> _Your assignment_:
Say how many lines of the listing below hold the string "button", and say nothing else.

┌──

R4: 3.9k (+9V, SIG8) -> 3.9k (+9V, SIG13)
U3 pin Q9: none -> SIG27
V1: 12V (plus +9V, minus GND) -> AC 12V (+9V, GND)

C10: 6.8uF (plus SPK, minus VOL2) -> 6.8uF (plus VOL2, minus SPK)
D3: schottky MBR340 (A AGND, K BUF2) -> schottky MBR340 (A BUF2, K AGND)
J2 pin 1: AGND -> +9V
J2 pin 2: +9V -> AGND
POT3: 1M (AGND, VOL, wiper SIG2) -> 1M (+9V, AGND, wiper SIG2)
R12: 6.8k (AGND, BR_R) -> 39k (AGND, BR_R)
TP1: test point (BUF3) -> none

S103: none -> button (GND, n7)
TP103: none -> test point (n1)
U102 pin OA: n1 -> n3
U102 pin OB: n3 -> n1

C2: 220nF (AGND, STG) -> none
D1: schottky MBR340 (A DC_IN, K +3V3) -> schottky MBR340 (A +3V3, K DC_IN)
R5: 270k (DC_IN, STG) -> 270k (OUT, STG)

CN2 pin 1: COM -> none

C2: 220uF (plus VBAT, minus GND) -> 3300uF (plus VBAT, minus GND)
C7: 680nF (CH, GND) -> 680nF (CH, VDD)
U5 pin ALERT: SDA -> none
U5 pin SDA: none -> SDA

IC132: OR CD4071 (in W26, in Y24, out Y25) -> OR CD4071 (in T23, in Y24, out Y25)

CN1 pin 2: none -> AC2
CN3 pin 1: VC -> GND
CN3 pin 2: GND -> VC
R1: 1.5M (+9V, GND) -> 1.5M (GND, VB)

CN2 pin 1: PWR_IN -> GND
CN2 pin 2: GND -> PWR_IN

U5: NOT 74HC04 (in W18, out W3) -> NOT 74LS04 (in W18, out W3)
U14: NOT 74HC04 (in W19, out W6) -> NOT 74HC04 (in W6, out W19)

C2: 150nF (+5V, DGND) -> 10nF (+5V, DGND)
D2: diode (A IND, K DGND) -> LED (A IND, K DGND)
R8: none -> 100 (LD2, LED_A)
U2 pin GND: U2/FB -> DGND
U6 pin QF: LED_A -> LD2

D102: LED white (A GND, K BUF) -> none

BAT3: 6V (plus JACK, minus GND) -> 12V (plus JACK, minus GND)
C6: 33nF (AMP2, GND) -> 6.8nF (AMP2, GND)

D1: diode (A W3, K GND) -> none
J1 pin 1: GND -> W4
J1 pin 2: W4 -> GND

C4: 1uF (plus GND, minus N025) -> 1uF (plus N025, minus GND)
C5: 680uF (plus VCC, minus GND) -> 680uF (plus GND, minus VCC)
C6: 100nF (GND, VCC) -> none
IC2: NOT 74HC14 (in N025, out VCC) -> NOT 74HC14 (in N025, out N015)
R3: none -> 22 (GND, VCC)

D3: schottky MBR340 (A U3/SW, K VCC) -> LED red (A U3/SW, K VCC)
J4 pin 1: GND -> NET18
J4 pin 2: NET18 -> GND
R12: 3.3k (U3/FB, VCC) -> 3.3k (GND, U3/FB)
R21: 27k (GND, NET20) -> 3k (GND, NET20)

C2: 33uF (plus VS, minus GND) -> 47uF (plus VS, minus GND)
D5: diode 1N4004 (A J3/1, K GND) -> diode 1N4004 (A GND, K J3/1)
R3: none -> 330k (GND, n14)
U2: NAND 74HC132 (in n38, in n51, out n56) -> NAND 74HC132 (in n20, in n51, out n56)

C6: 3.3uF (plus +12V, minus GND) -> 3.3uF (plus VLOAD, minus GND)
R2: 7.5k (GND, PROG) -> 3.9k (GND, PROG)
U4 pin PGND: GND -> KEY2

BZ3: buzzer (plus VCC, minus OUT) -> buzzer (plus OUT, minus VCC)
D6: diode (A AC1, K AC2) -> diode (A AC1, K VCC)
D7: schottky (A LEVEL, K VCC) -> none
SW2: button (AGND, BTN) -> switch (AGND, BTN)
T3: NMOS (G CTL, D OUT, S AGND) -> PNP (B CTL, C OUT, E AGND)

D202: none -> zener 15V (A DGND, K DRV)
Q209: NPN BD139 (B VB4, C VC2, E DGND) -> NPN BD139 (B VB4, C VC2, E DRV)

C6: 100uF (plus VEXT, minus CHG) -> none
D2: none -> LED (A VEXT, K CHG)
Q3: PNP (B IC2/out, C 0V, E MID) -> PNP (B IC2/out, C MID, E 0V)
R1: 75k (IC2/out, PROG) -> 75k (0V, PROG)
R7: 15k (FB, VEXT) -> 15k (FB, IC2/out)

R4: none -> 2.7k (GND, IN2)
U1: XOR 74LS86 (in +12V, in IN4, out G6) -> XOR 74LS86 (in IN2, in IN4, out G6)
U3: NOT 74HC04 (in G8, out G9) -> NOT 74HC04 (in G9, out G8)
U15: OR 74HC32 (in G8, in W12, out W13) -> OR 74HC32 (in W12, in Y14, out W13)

└──

> _Written response_:
2